## WHAT THE TASK REQUIRES
Give back the line where "C102: 15uF (COM, VCTRL) -> 15uF (VB, VX)" appears and all the lines after it until the listing ends, unchanged and with nothing else.

## INFORMATION GIVEN

━━━━━━━━━━━━━━━━━━━━

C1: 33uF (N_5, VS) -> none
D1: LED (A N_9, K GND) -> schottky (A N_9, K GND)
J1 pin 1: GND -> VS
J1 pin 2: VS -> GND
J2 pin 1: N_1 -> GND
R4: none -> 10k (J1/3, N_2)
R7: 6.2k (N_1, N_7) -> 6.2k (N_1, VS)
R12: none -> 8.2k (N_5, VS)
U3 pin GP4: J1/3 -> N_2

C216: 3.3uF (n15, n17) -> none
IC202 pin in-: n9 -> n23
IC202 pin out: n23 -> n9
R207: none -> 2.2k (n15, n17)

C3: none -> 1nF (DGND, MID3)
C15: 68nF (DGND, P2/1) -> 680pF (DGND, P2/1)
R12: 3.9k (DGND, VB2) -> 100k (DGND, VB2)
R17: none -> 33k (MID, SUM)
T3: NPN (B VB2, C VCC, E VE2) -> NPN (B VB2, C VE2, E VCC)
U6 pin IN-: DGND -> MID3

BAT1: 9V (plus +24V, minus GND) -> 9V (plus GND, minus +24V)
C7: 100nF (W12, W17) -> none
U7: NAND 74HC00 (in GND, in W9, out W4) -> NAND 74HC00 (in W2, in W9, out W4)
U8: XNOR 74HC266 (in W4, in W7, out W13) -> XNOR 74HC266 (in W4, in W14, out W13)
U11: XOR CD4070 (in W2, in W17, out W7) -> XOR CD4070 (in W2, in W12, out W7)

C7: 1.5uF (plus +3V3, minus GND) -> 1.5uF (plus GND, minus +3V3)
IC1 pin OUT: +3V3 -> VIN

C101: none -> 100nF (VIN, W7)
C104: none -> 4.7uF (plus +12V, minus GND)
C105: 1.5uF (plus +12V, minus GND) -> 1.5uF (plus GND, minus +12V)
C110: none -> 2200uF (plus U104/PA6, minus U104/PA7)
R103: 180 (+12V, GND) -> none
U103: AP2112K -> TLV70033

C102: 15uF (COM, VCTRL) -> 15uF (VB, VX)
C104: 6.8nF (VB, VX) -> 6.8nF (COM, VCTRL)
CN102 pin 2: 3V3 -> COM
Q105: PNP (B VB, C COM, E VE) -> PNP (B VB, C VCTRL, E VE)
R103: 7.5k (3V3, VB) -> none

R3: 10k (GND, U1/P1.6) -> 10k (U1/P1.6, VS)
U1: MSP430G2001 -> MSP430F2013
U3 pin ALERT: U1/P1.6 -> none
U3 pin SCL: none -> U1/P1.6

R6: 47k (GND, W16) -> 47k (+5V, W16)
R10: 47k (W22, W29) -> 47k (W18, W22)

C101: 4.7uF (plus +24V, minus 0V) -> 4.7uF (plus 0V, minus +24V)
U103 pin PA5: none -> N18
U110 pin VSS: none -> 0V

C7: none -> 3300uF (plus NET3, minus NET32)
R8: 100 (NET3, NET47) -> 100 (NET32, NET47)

━━━━━━━━━━━━━━━━━━━━

## SOLUTION
C102: 15uF (COM, VCTRL) -> 15uF (VB, VX)
C104: 6.8nF (VB, VX) -> 6.8nF (COM, VCTRL)
CN102 pin 2: 3V3 -> COM
Q105: PNP (B VB, C COM, E VE) -> PNP (B VB, C VCTRL, E VE)
R103: 7.5k (3V3, VB) -> none

R3: 10k (GND, U1/P1.6) -> 10k (U1/P1.6, VS)
U1: MSP430G2001 -> MSP430F2013
U3 pin ALERT: U1/P1.6 -> none
U3 pin SCL: none -> U1/P1.6

R6: 47k (GND, W16) -> 47k (+5V, W16)
R10: 47k (W22, W29) -> 47k (W18, W22)

C101: 4.7uF (plus +24V, minus 0V) -> 4.7uF (plus 0V, minus +24V)
U103 pin PA5: none -> N18
U110 pin VSS: none -> 0V

C7: none -> 3300uF (plus NET3, minus NET32)
R8: 100 (NET3, NET47) -> 100 (NET32, NET47)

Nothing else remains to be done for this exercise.